## WHAT THE TASK REQUIRES
Your answer must be the exact lines below, starting with the line with "(521, 391) = (647, 274): red" and going on through the line with "(302, 152) = (603, 262): none -> blue egg", both included, with no pictures.

####################

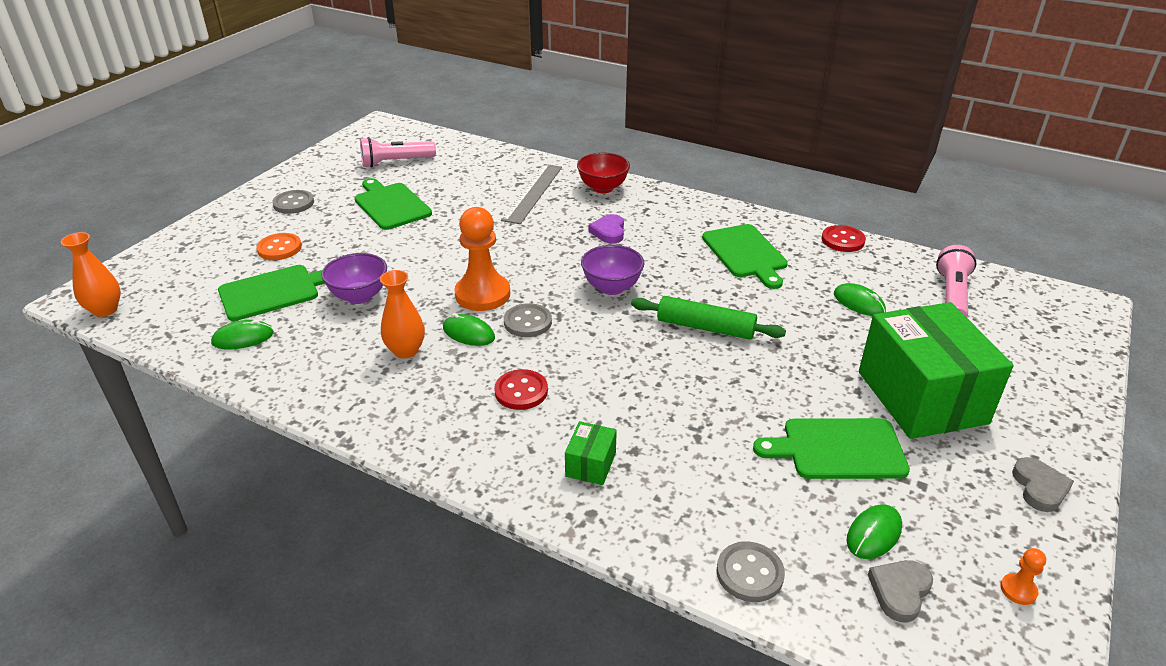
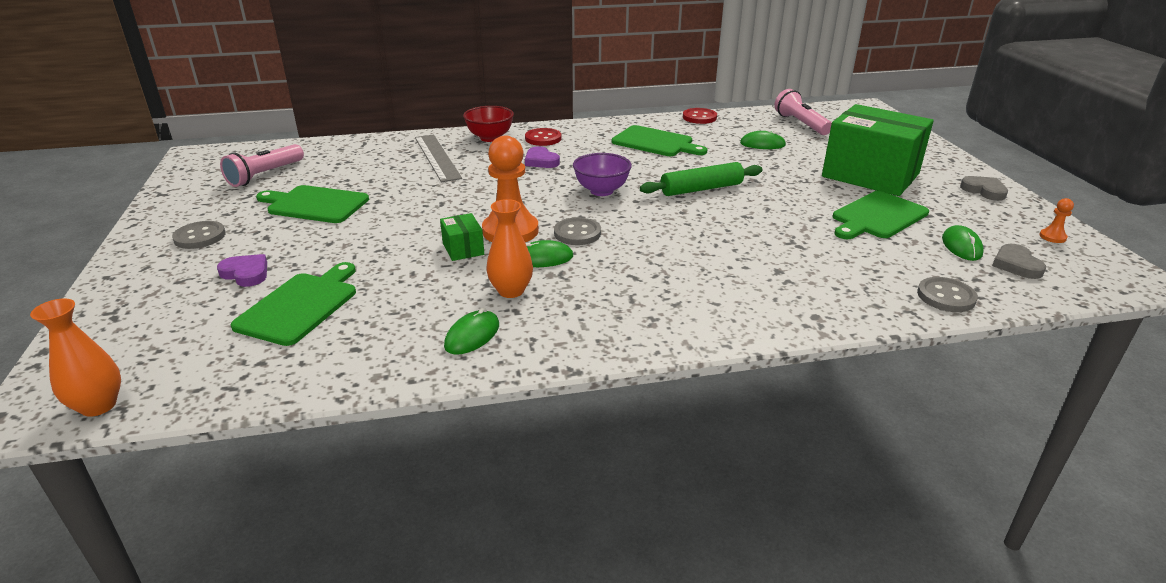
camera: 40 degrees left, 5 degrees down
(243, 338) = (329, 351): green mouse -> green mouse (472, 335)
(279, 248) = (246, 273): orange button -> purple heart
(359, 296) = (400, 274): purple bowl -> none
(521, 391) = (647, 274): red button -> red button (543, 138)
(590, 464) = (768, 291): green box -> green box (463, 249)

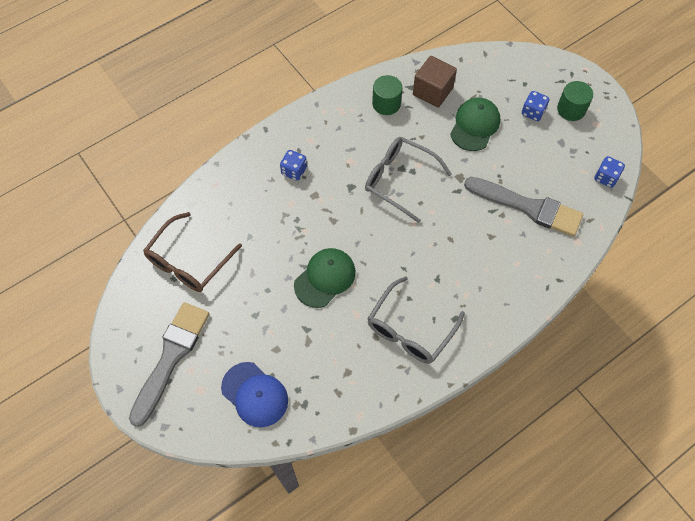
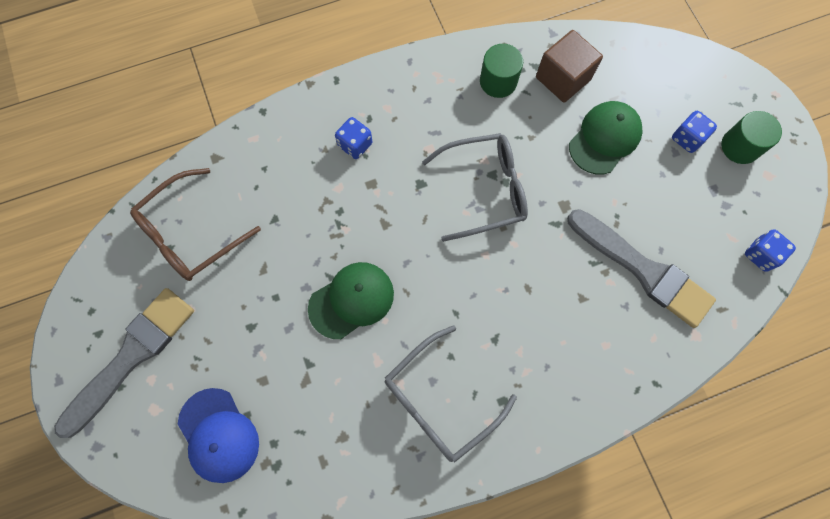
camera: 15 degrees right, 10 degrees up
(399, 180) = (485, 190): grey glasses -> grey glasses turned 120 degrees clockwise

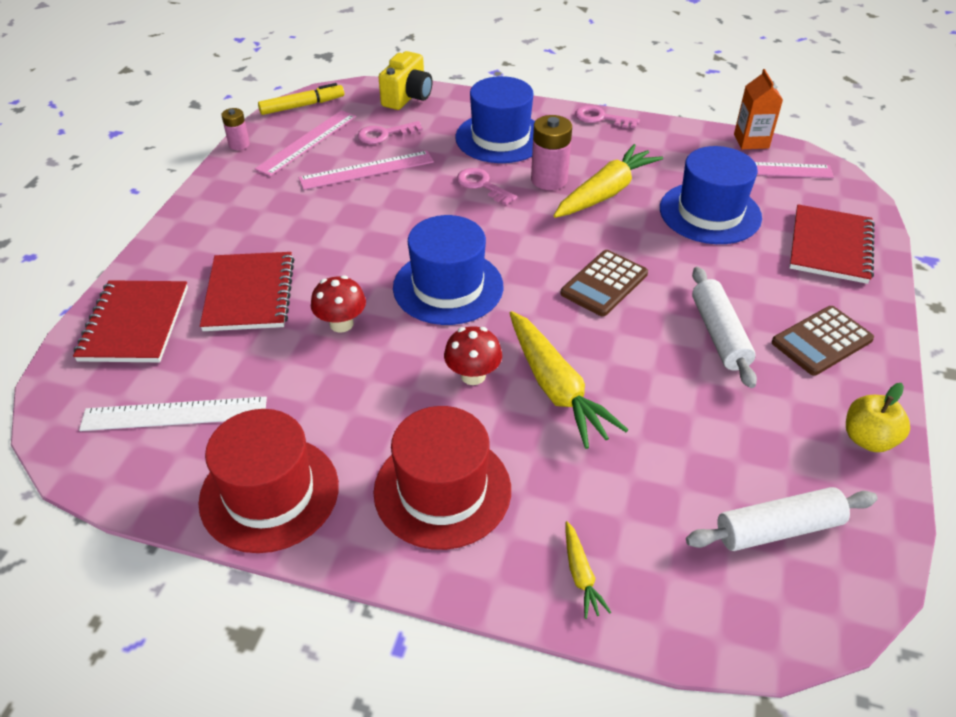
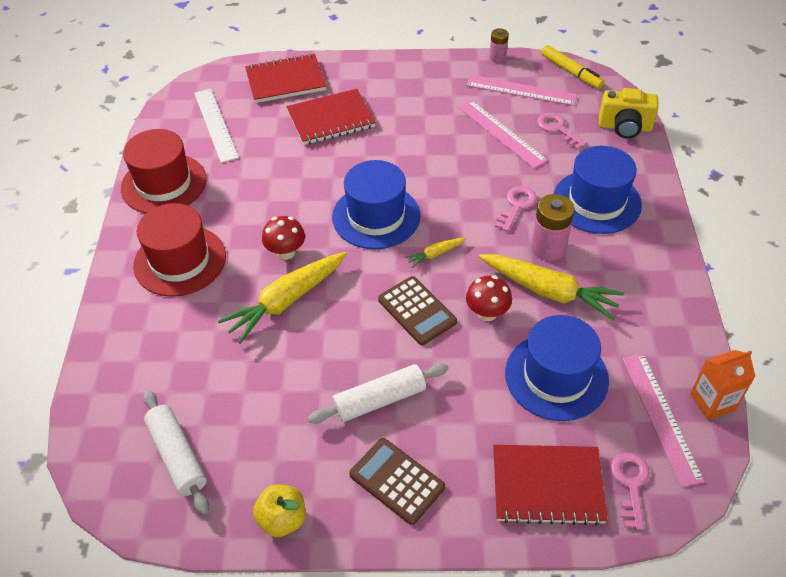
camera: 75 degrees right, 5 degrees up
(341, 324) = (316, 171): red mushroom -> red mushroom (487, 313)
(580, 575) = (124, 344): yellow carrot -> yellow carrot (435, 254)
(601, 118) = (677, 267): pink key -> pink key (630, 484)
(604, 284) = (417, 311): brown calculator -> brown calculator turned 150 degrees counterclockwise

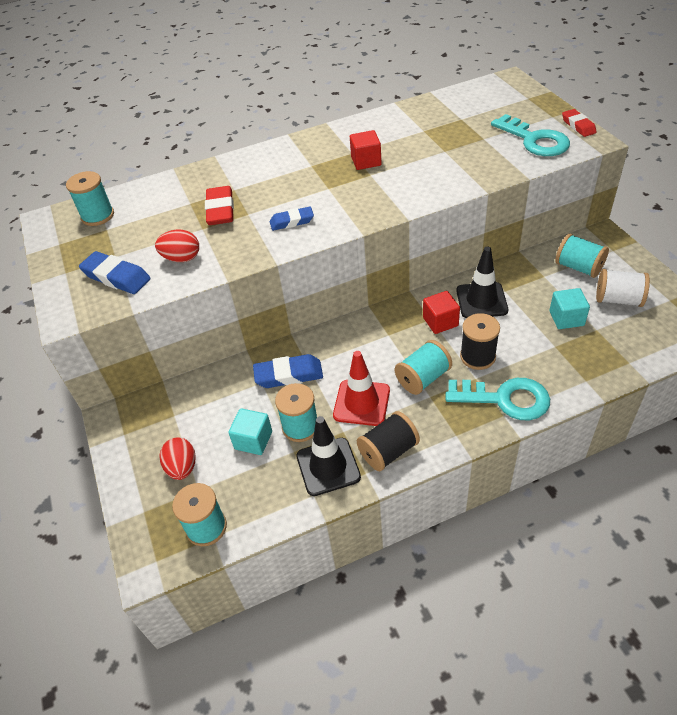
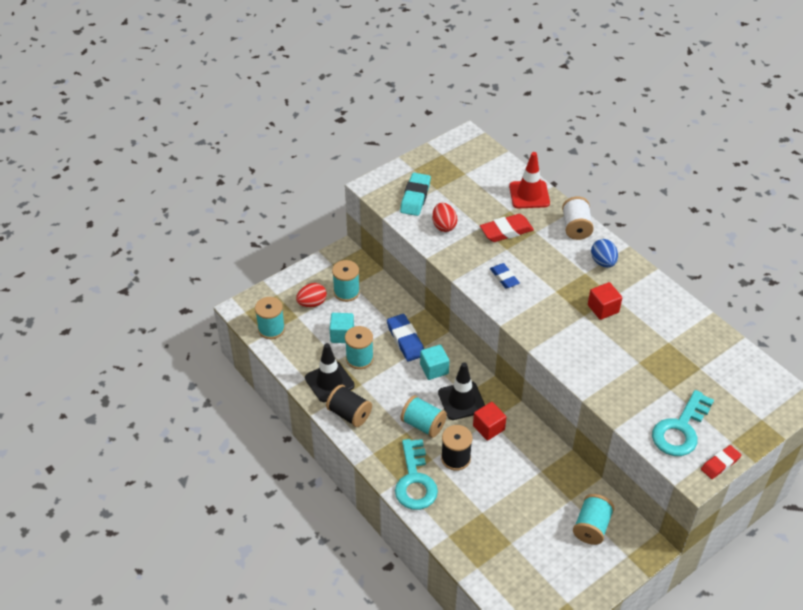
camera: 70 degrees right, 0 degrees up
(98, 216) = (479, 163): turquoise spool -> turquoise spool (346, 292)
(116, 277) = (415, 197): blue eraser -> turquoise eraser
(302, 152) = (603, 262): none -> blue egg
(361, 403) = (389, 390): red traffic cone -> red traffic cone (529, 195)
(481, 300) = (523, 454): black traffic cone -> black traffic cone (461, 401)
(566, 318) = (518, 519): turquoise cube -> turquoise cube (434, 369)
(618, 299) = (555, 560): white spool -> white spool (576, 227)

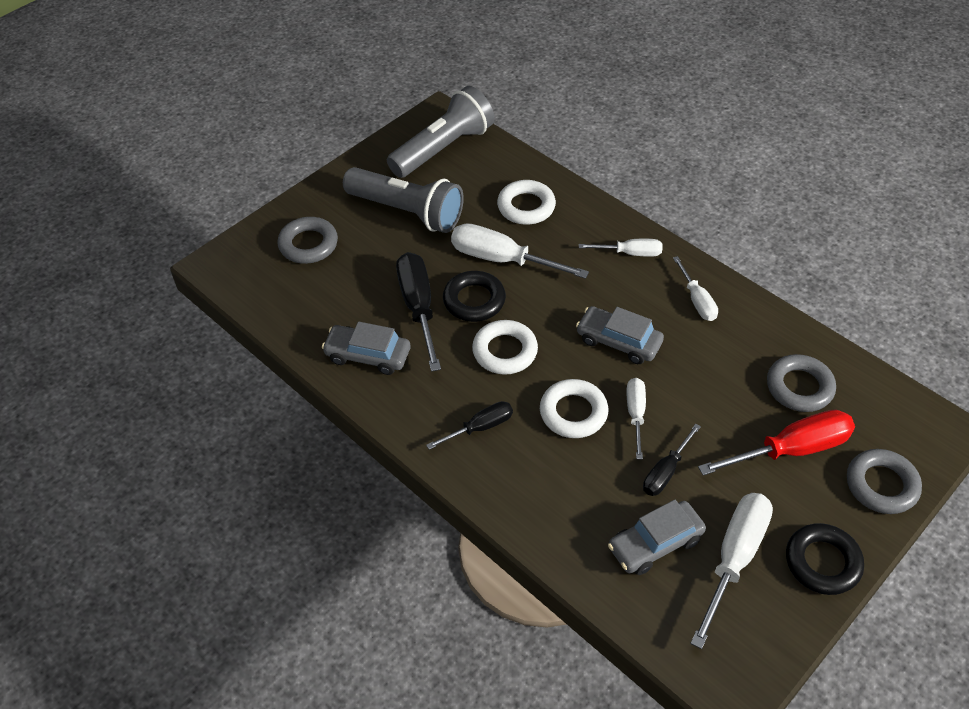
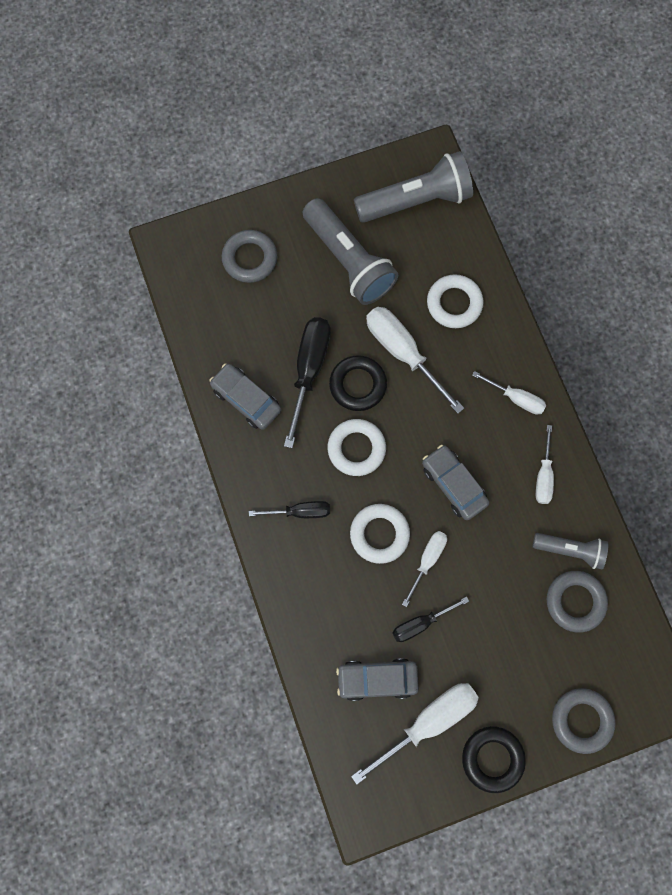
camera: 25 degrees right, 25 degrees up
(764, 348) = (570, 550): none -> grey flashlight
(792, 449) = (532, 654): red screwdriver -> none

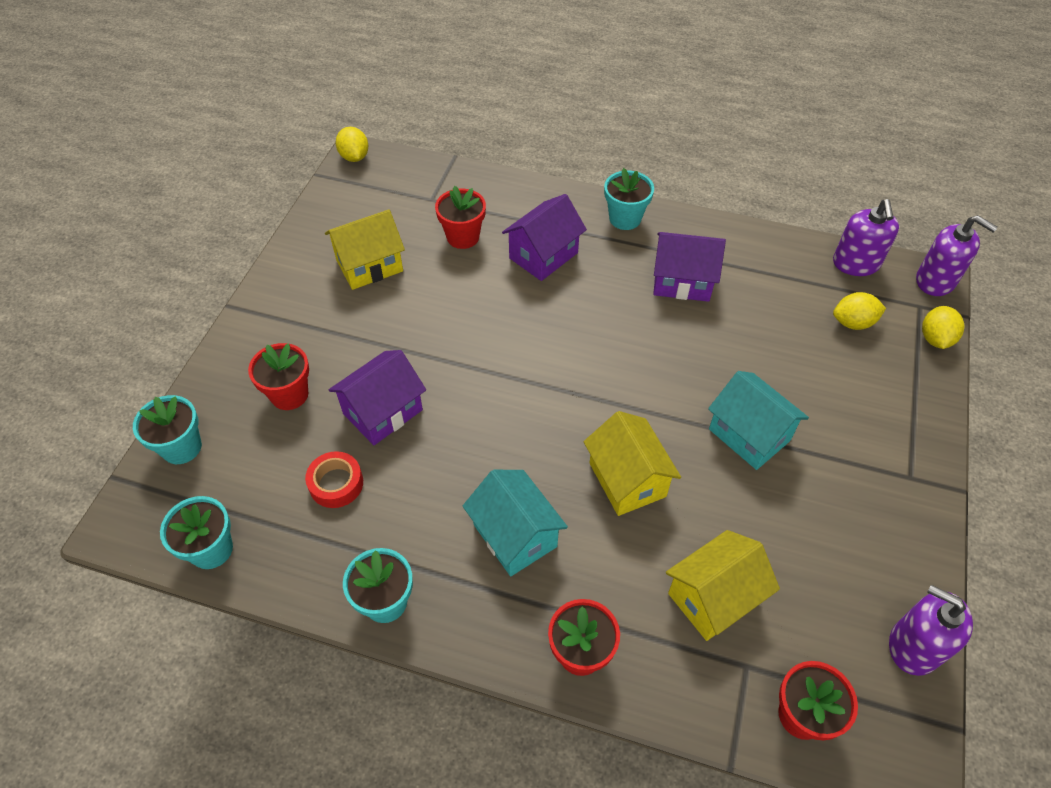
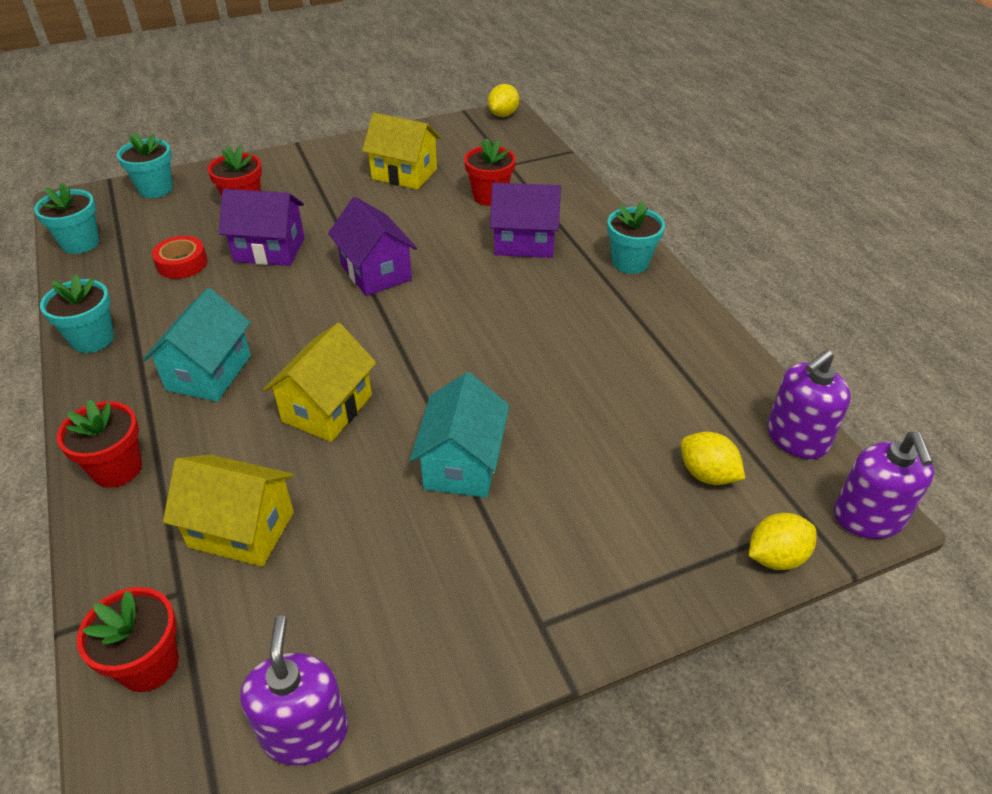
camera: 50 degrees right, 10 degrees down
(682, 281) = (601, 331): purple house -> purple house (376, 272)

####################

## ANSWER TO THIS TASK
(521, 391) = (647, 274): red button -> red button (543, 138)
(590, 464) = (768, 291): green box -> green box (463, 249)

camera: 15 degrees right, 10 degrees up
(399, 180) = (485, 190): grey glasses -> grey glasses turned 120 degrees clockwise

camera: 75 degrees right, 5 degrees up
(341, 324) = (316, 171): red mushroom -> red mushroom (487, 313)
(580, 575) = (124, 344): yellow carrot -> yellow carrot (435, 254)
(601, 118) = (677, 267): pink key -> pink key (630, 484)
(604, 284) = (417, 311): brown calculator -> brown calculator turned 150 degrees counterclockwise

camera: 70 degrees right, 0 degrees up
(98, 216) = (479, 163): turquoise spool -> turquoise spool (346, 292)
(116, 277) = (415, 197): blue eraser -> turquoise eraser
(302, 152) = (603, 262): none -> blue egg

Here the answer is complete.